- [About this exercise]: Keep to one stretch of the data below, the lines from the one with "L2: none -> 68mH (STG, VCTRL)" up to and including the one with "R5: 160k (GND, VMID) -> 160k (SIG, VMID)", and return that stretch exactly.

- [Data to use]:
* * * * * * *

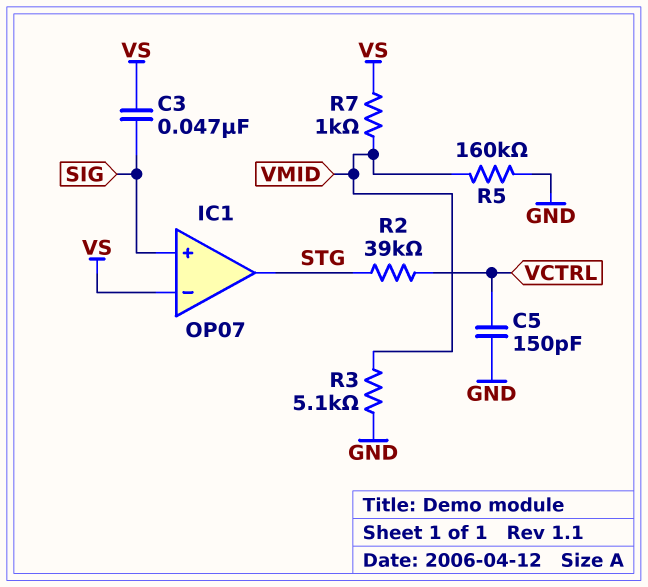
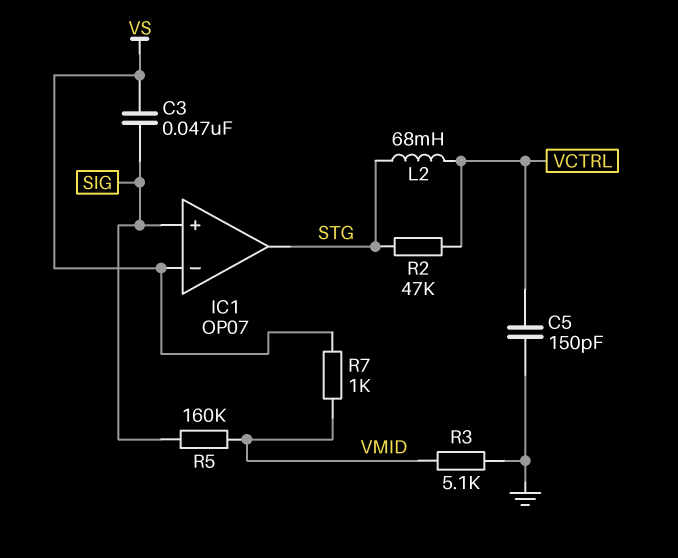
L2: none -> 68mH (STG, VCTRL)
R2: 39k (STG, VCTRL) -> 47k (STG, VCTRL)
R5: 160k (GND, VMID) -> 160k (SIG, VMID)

* * * * * * *

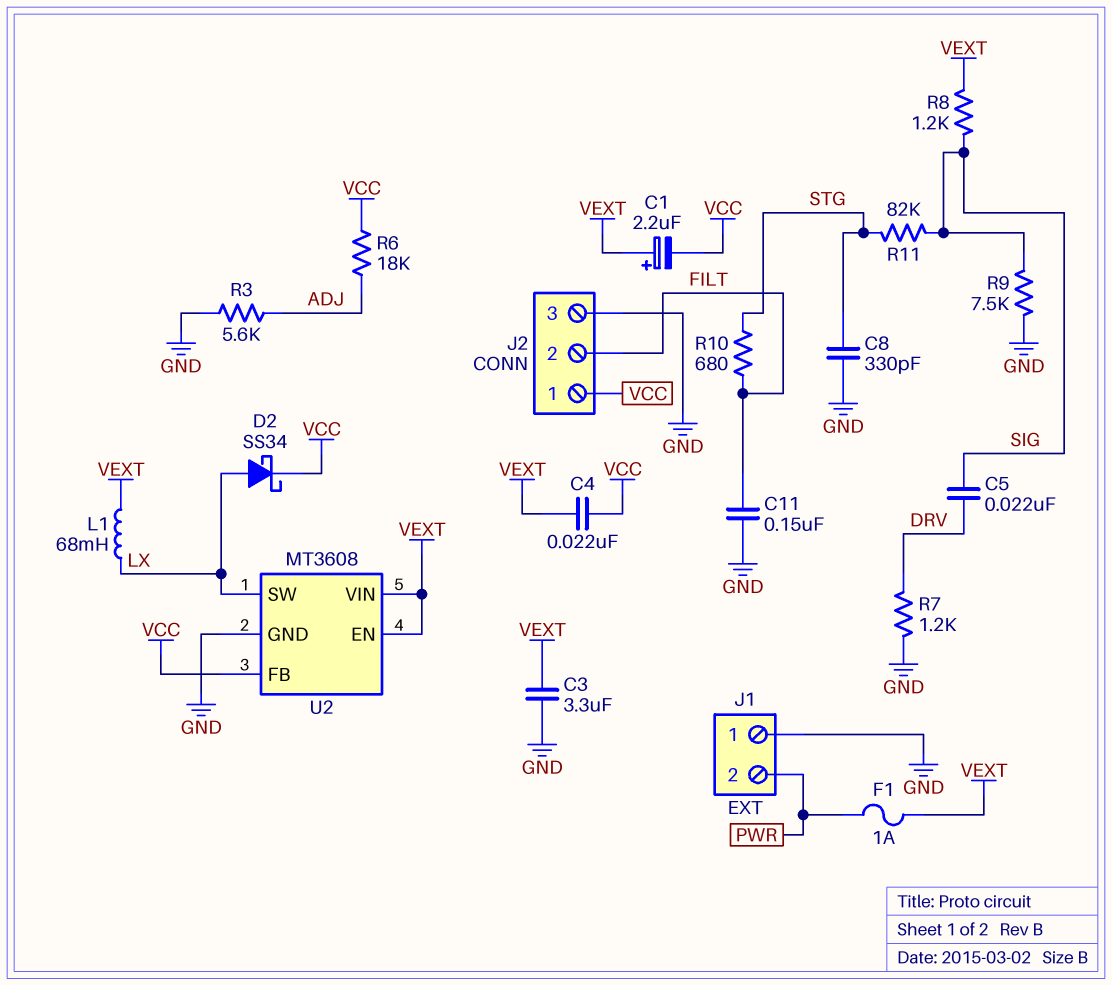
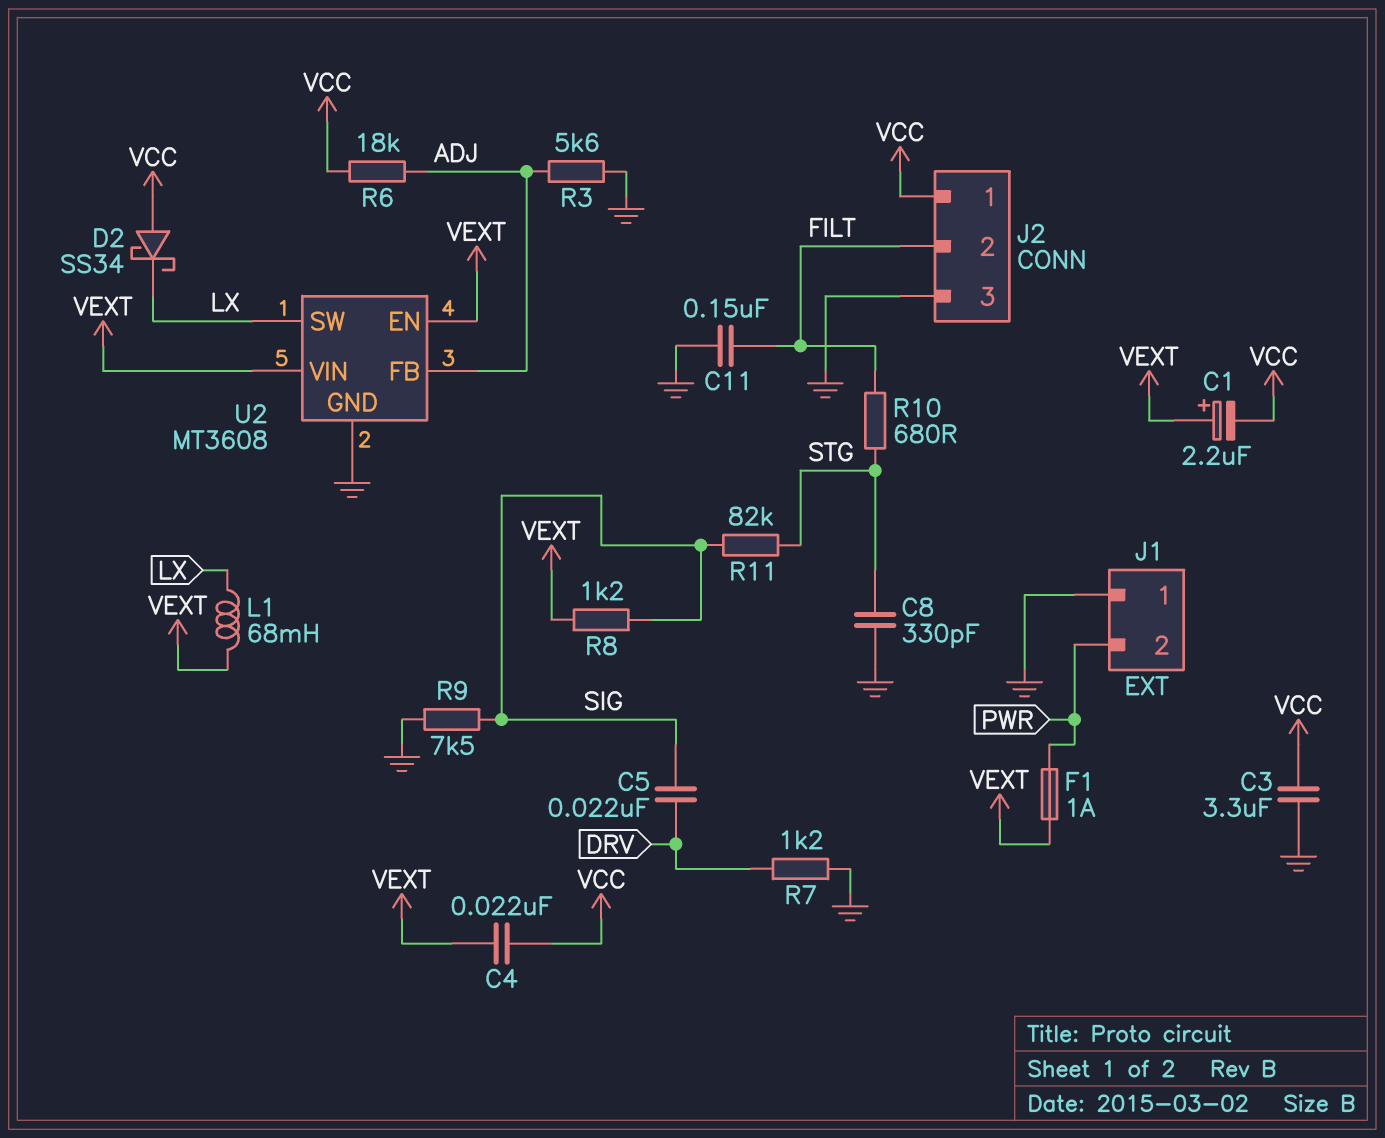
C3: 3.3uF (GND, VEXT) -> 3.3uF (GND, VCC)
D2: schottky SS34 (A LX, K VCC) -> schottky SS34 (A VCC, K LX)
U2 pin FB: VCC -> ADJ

* * * * * * *

- [Answer]:
L2: none -> 68mH (STG, VCTRL)
R2: 39k (STG, VCTRL) -> 47k (STG, VCTRL)
R5: 160k (GND, VMID) -> 160k (SIG, VMID)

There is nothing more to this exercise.